Please return the listing exactly as it stands, skipping any pictures.

Provided material:

- - - - - - -

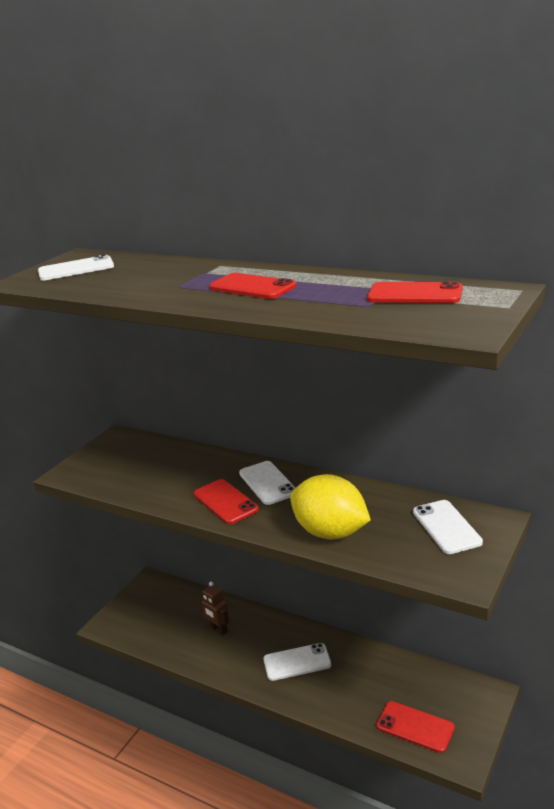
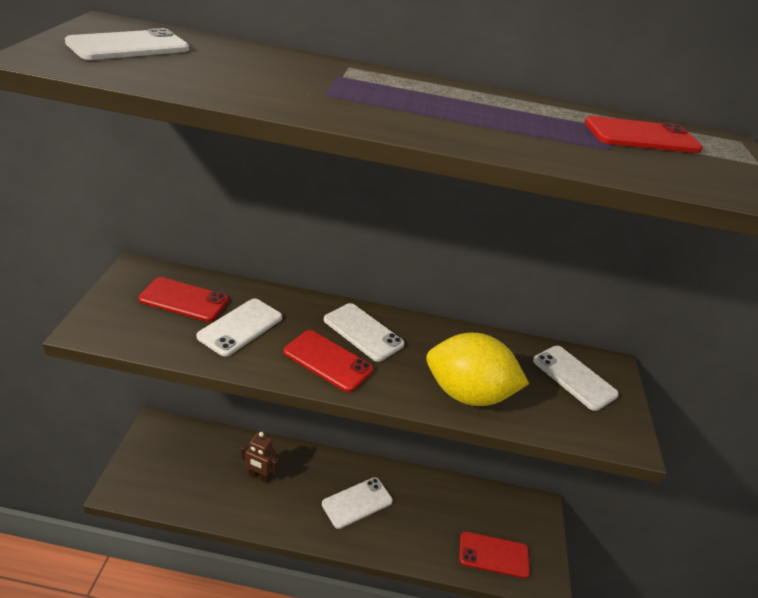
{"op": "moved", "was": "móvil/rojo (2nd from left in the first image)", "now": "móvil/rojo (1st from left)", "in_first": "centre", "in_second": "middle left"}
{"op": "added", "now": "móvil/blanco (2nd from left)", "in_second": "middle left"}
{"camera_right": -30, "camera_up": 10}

- - - - - - -

Answer space:
{"op": "moved", "was": "móvil/rojo (2nd from left in the first image)", "now": "móvil/rojo (1st from left)", "in_first": "centre", "in_second": "middle left"}
{"op": "added", "now": "móvil/blanco (2nd from left)", "in_second": "middle left"}
{"camera_right": -30, "camera_up": 10}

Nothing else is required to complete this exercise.